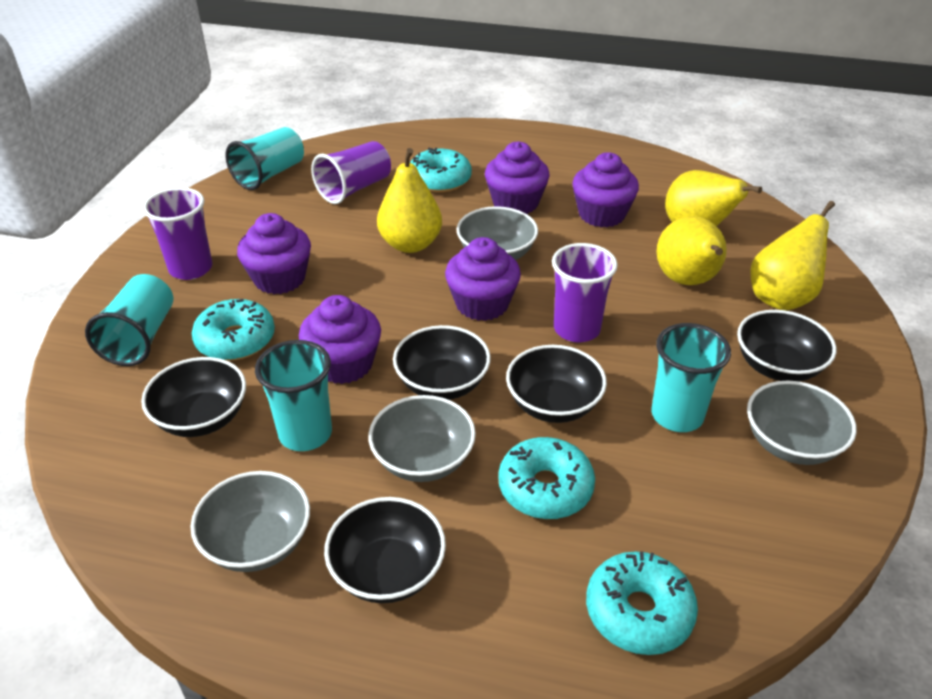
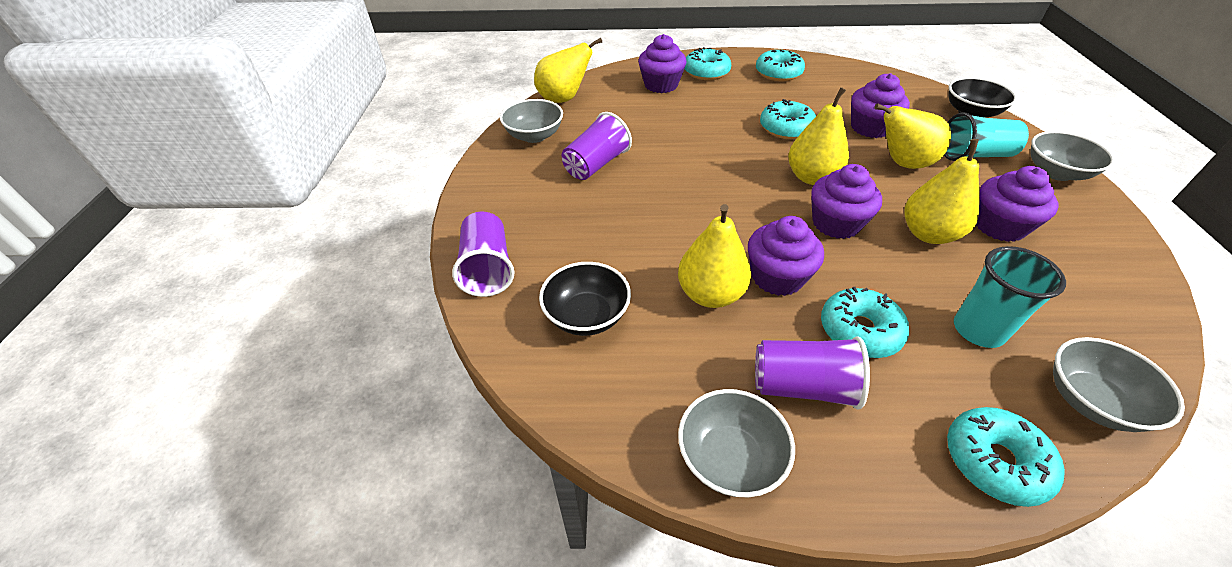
black bowl: 5 -> 2
turquoise cup: 4 -> 2
turquoise donut: 4 -> 5
yellow pear: 4 -> 5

**PROBLEM DESCRIPTION:** Return all lines from the material that contain "turquoise".

**TASK ANSWER:**
turquoise cup: 4 -> 2
turquoise donut: 4 -> 5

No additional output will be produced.